RECORDS TO USE:
+ + + +

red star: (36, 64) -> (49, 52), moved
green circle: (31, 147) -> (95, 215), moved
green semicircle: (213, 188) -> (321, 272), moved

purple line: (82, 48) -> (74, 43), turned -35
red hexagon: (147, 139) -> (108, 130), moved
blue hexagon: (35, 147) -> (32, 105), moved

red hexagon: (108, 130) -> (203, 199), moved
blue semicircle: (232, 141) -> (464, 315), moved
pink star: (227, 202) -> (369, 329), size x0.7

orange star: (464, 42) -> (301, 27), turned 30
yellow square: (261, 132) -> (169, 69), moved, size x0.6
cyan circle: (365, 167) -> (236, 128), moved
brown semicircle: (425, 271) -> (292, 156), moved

+ + + +

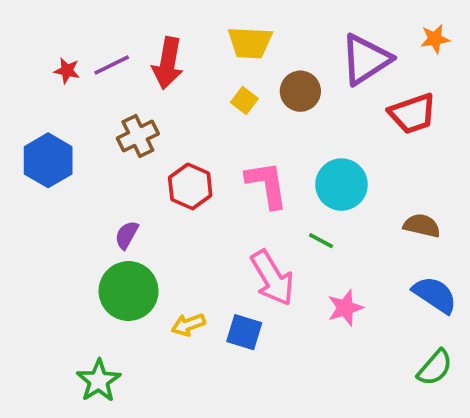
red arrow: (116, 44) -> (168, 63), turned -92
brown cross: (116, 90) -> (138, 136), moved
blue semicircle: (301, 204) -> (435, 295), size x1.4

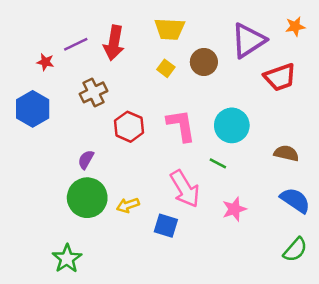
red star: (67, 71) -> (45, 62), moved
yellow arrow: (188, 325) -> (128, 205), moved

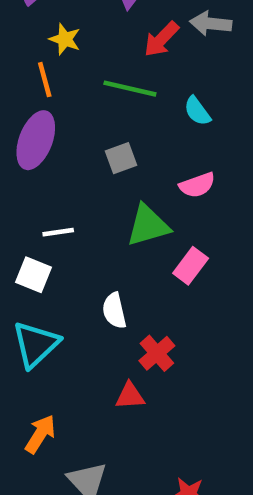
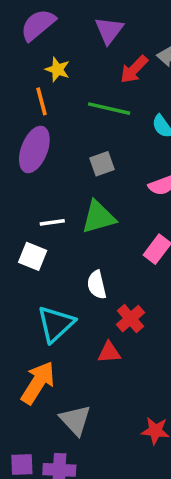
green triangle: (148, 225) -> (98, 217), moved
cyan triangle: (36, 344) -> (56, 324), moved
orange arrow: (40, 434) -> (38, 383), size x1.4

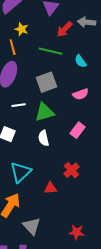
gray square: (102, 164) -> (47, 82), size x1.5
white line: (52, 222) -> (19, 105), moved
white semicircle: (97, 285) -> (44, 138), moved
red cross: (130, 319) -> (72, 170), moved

+ + + +

Reproducing the whole listing above is not the task. Copy exactly only the lines from the one with "red star: (36, 64) -> (49, 52), moved" to the one with "pink star: (227, 202)", both kept.

red star: (36, 64) -> (49, 52), moved
green circle: (31, 147) -> (95, 215), moved
green semicircle: (213, 188) -> (321, 272), moved

purple line: (82, 48) -> (74, 43), turned -35
red hexagon: (147, 139) -> (108, 130), moved
blue hexagon: (35, 147) -> (32, 105), moved

red hexagon: (108, 130) -> (203, 199), moved
blue semicircle: (232, 141) -> (464, 315), moved
pink star: (227, 202) -> (369, 329), size x0.7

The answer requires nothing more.